BRIEF:
Please transcribe the data that follows without the pictures, keeping every word the same.

----- INFORMATION SUPPLIED -----

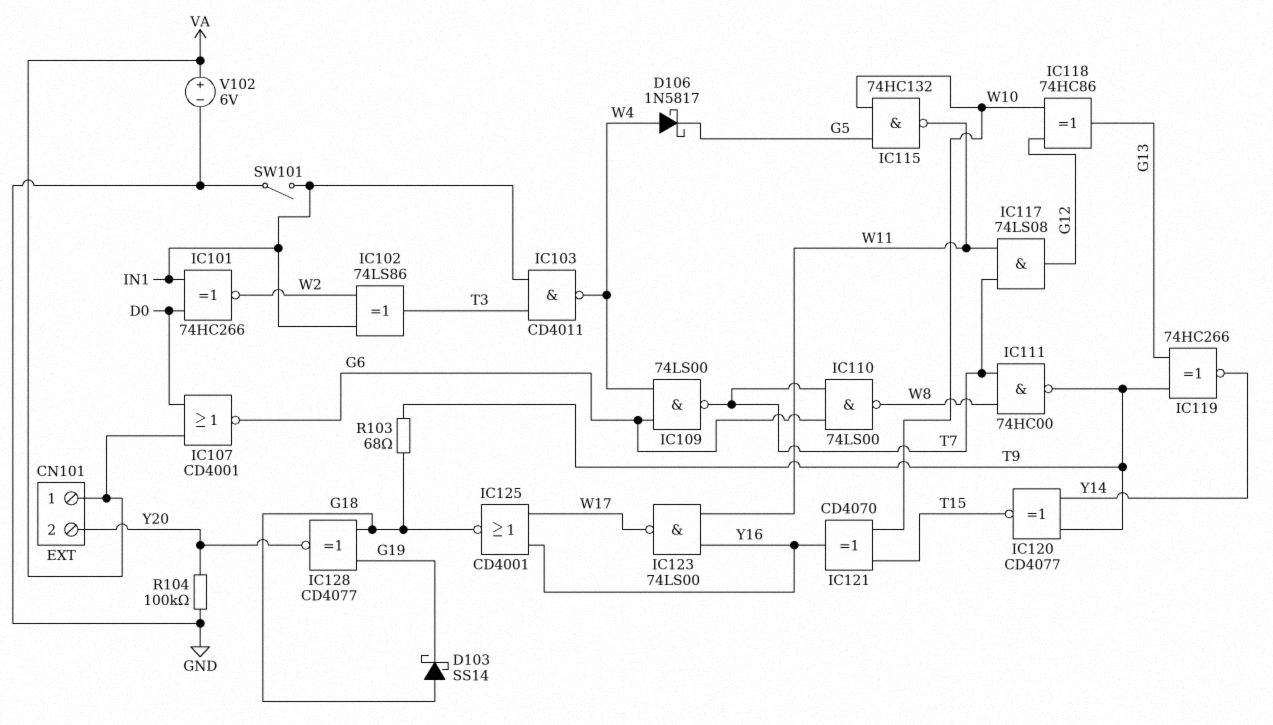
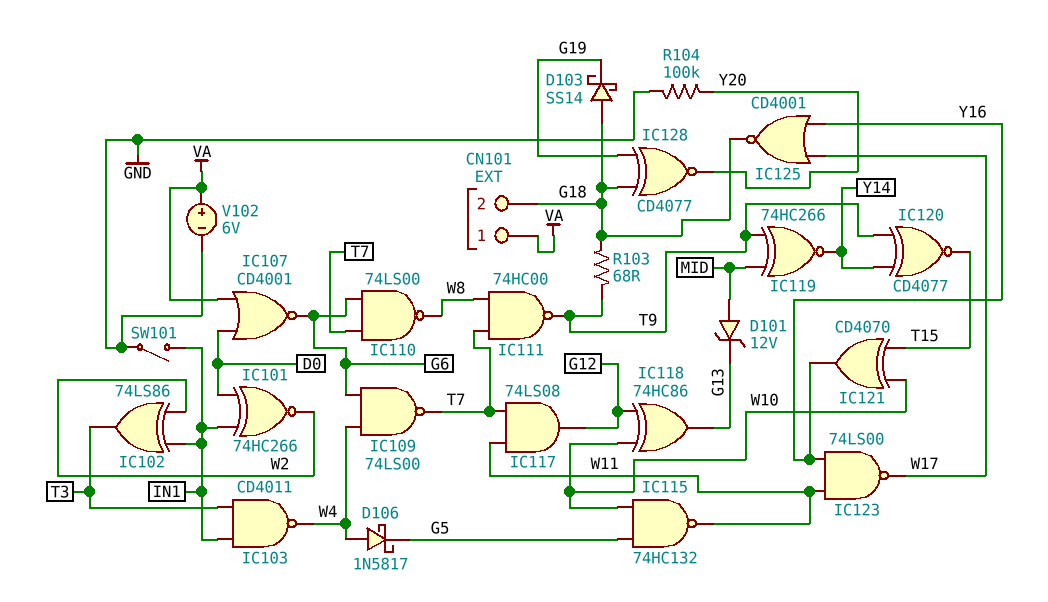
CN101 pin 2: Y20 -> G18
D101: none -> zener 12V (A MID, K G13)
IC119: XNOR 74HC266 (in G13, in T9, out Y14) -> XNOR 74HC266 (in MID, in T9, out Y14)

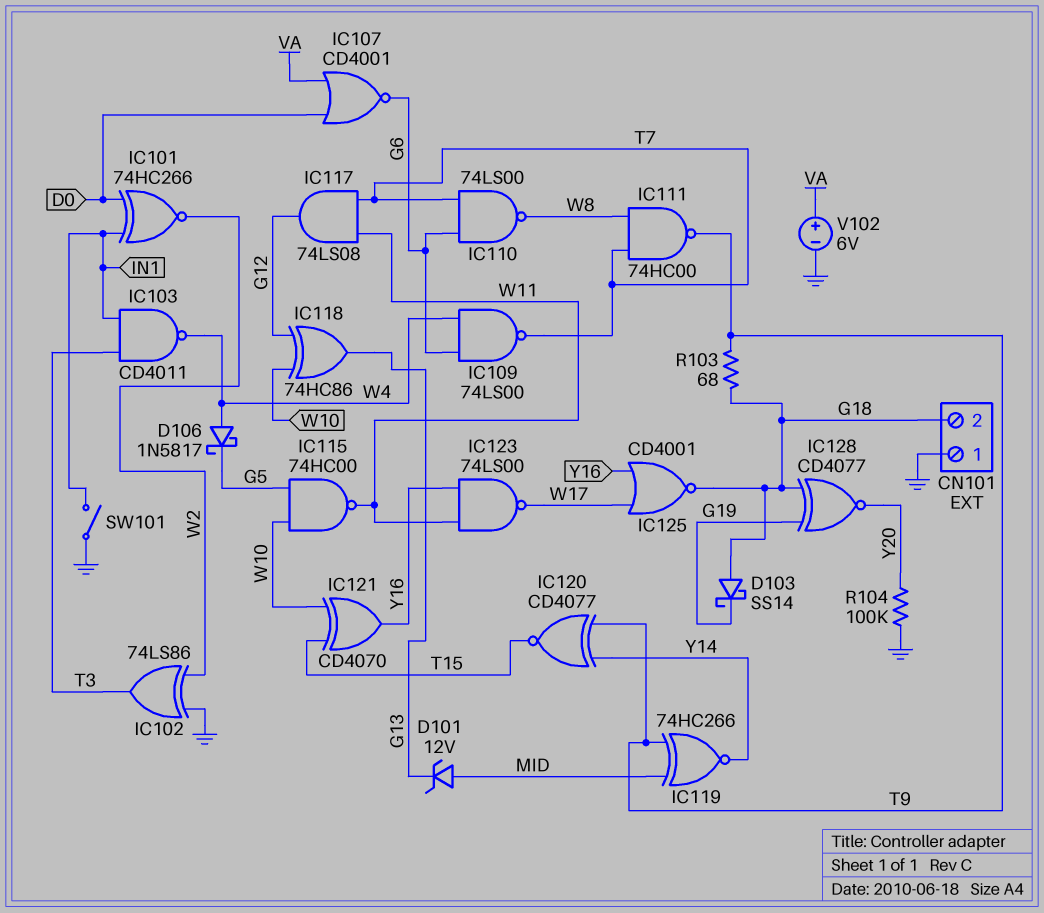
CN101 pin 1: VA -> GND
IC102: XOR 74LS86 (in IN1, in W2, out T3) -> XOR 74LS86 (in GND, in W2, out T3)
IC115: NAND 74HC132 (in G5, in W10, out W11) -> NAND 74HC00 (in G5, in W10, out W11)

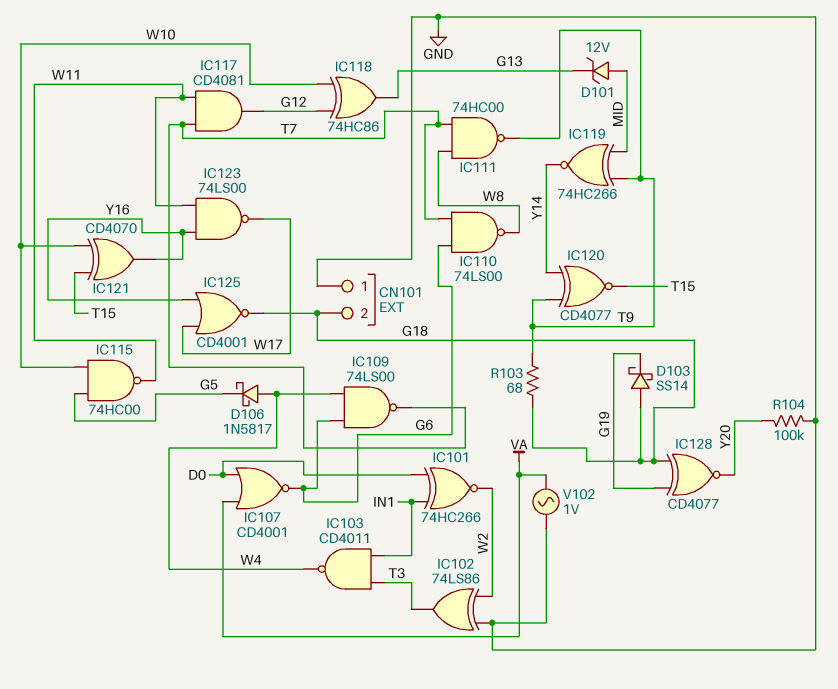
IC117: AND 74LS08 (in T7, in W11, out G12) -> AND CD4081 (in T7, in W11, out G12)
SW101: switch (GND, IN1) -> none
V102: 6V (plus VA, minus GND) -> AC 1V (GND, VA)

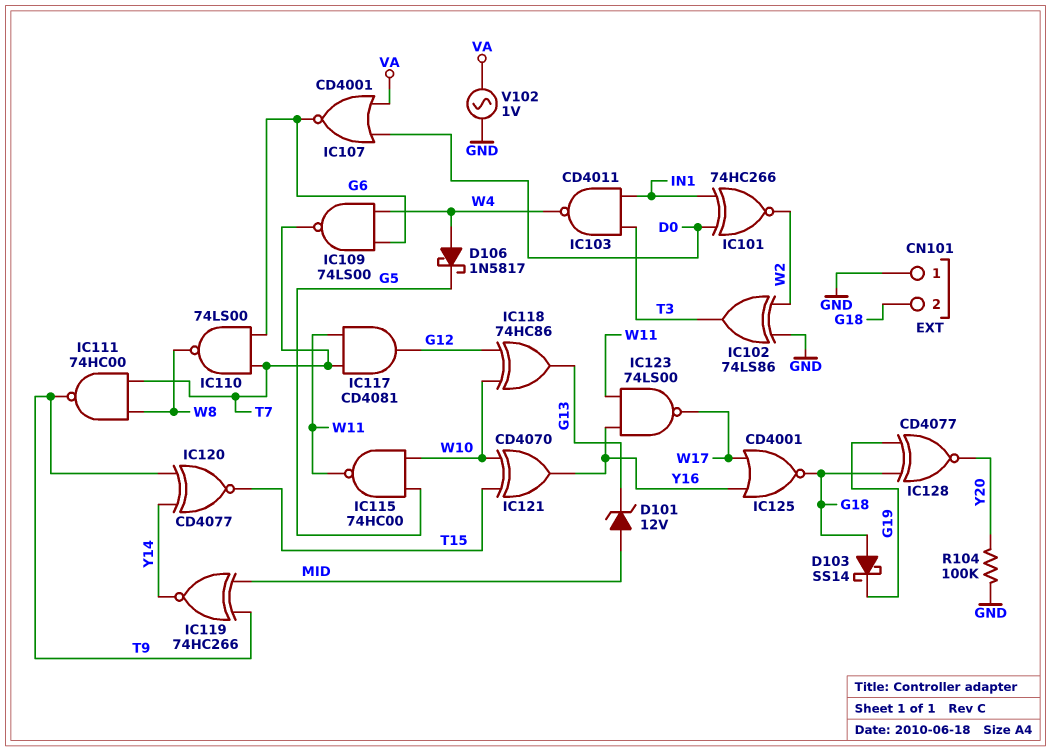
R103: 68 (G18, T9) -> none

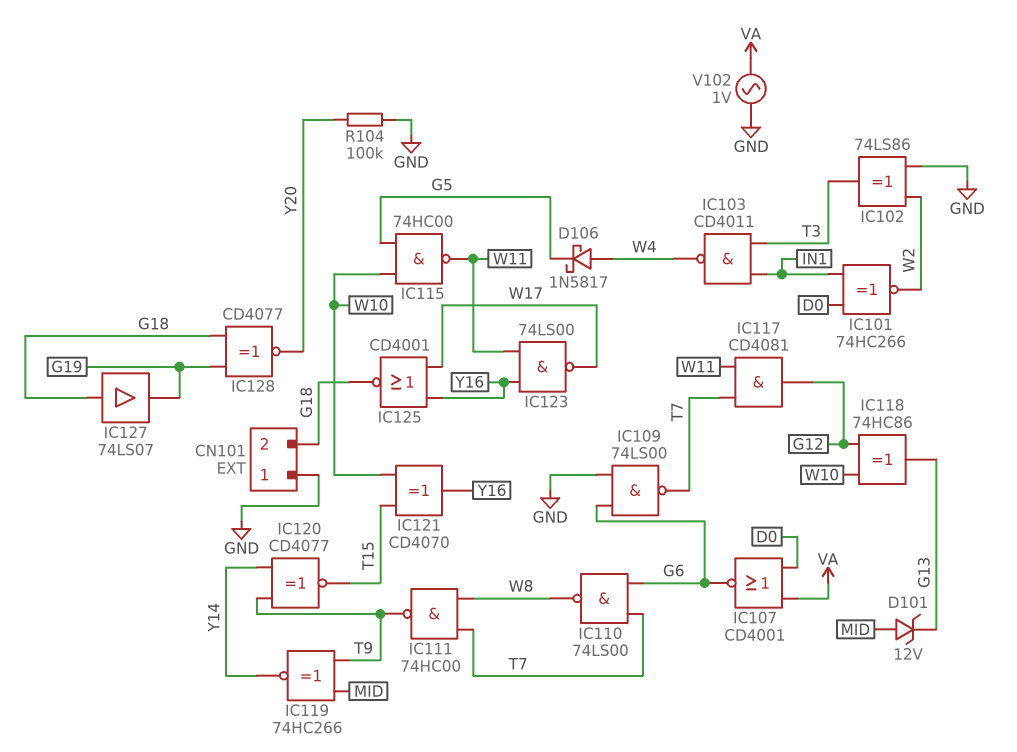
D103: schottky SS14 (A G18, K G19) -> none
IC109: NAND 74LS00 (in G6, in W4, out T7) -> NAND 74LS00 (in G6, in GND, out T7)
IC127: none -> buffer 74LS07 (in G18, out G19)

-----

ANSWER TO THE PROBLEM:
CN101 pin 2: Y20 -> G18
D101: none -> zener 12V (A MID, K G13)
IC119: XNOR 74HC266 (in G13, in T9, out Y14) -> XNOR 74HC266 (in MID, in T9, out Y14)

CN101 pin 1: VA -> GND
IC102: XOR 74LS86 (in IN1, in W2, out T3) -> XOR 74LS86 (in GND, in W2, out T3)
IC115: NAND 74HC132 (in G5, in W10, out W11) -> NAND 74HC00 (in G5, in W10, out W11)

IC117: AND 74LS08 (in T7, in W11, out G12) -> AND CD4081 (in T7, in W11, out G12)
SW101: switch (GND, IN1) -> none
V102: 6V (plus VA, minus GND) -> AC 1V (GND, VA)

R103: 68 (G18, T9) -> none

D103: schottky SS14 (A G18, K G19) -> none
IC109: NAND 74LS00 (in G6, in W4, out T7) -> NAND 74LS00 (in G6, in GND, out T7)
IC127: none -> buffer 74LS07 (in G18, out G19)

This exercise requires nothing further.